** Data for analysis follows **

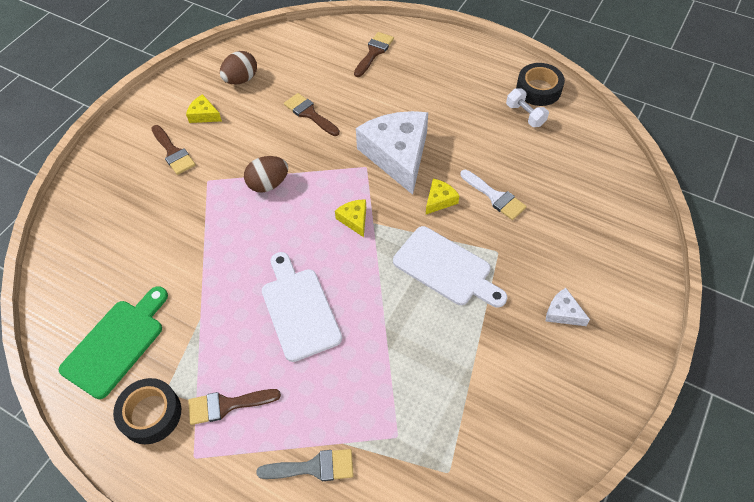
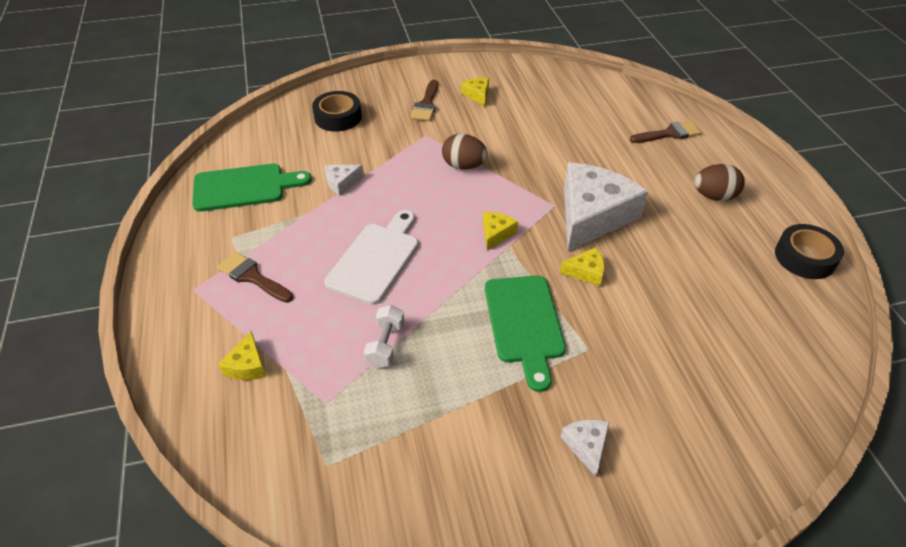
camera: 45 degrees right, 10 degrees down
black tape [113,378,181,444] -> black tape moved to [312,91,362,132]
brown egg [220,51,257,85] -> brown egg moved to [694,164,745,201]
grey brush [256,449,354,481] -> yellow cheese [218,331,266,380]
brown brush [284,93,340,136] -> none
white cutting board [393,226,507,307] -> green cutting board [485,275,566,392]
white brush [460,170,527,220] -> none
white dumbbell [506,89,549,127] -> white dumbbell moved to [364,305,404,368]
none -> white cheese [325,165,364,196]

** End of Data for analysis **

• What you are asked to do: Every last line above must be reproduced as written, and no pictures belong in the copy.

• Solution for this task:
camera: 45 degrees right, 10 degrees down
black tape [113,378,181,444] -> black tape moved to [312,91,362,132]
brown egg [220,51,257,85] -> brown egg moved to [694,164,745,201]
grey brush [256,449,354,481] -> yellow cheese [218,331,266,380]
brown brush [284,93,340,136] -> none
white cutting board [393,226,507,307] -> green cutting board [485,275,566,392]
white brush [460,170,527,220] -> none
white dumbbell [506,89,549,127] -> white dumbbell moved to [364,305,404,368]
none -> white cheese [325,165,364,196]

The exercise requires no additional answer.